__Problem to work on__.
Below are records; reproduce exactly the lines from the one that has "(105, 284) = (210, 216): none -> pink wallet" through the one that has "(504, 219) = (385, 330): black", ends included, and nothing more.

__Given entries__.
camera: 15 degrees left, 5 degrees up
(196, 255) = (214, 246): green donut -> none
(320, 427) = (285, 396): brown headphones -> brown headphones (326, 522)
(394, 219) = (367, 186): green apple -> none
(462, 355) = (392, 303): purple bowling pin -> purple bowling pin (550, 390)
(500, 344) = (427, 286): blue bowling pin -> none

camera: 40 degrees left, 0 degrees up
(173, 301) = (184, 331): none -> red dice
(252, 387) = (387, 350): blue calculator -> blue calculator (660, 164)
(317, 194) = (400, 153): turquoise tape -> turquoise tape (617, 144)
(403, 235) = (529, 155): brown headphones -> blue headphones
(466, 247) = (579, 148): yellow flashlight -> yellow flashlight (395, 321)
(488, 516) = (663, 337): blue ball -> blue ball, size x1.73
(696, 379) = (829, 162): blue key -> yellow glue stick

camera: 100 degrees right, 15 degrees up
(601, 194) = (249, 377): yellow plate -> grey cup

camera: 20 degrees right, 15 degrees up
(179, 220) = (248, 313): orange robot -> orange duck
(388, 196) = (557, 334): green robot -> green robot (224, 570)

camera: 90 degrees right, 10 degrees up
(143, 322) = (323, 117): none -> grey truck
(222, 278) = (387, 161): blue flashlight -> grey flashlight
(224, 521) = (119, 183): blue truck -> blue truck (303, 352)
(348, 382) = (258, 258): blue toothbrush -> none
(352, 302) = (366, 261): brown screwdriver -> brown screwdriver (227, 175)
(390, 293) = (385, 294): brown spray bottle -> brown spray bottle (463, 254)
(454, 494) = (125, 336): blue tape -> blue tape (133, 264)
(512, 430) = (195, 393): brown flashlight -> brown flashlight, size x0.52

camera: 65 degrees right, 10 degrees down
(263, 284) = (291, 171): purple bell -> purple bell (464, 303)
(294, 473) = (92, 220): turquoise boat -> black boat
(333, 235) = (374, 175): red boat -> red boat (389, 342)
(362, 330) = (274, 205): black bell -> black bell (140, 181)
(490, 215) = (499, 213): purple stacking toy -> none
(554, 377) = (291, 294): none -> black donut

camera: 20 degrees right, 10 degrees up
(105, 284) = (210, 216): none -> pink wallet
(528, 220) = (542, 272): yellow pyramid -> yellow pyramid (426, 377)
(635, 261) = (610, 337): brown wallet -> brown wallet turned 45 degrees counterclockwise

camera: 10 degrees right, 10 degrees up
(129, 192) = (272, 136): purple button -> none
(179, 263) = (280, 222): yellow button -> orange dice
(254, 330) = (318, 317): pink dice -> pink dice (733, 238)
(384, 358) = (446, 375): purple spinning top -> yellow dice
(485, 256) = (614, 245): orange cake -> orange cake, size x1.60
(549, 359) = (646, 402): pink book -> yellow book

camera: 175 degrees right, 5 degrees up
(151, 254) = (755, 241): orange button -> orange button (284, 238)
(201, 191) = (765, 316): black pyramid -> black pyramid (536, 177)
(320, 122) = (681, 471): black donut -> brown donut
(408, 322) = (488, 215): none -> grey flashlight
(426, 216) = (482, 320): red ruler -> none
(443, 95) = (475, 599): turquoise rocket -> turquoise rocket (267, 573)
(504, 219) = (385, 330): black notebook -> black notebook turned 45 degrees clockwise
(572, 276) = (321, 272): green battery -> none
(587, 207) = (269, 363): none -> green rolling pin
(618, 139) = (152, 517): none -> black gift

__Solution for this exercise__.
(105, 284) = (210, 216): none -> pink wallet
(528, 220) = (542, 272): yellow pyramid -> yellow pyramid (426, 377)
(635, 261) = (610, 337): brown wallet -> brown wallet turned 45 degrees counterclockwise

camera: 10 degrees right, 10 degrees up
(129, 192) = (272, 136): purple button -> none
(179, 263) = (280, 222): yellow button -> orange dice
(254, 330) = (318, 317): pink dice -> pink dice (733, 238)
(384, 358) = (446, 375): purple spinning top -> yellow dice
(485, 256) = (614, 245): orange cake -> orange cake, size x1.60
(549, 359) = (646, 402): pink book -> yellow book

camera: 175 degrees right, 5 degrees up
(151, 254) = (755, 241): orange button -> orange button (284, 238)
(201, 191) = (765, 316): black pyramid -> black pyramid (536, 177)
(320, 122) = (681, 471): black donut -> brown donut
(408, 322) = (488, 215): none -> grey flashlight
(426, 216) = (482, 320): red ruler -> none
(443, 95) = (475, 599): turquoise rocket -> turquoise rocket (267, 573)
(504, 219) = (385, 330): black notebook -> black notebook turned 45 degrees clockwise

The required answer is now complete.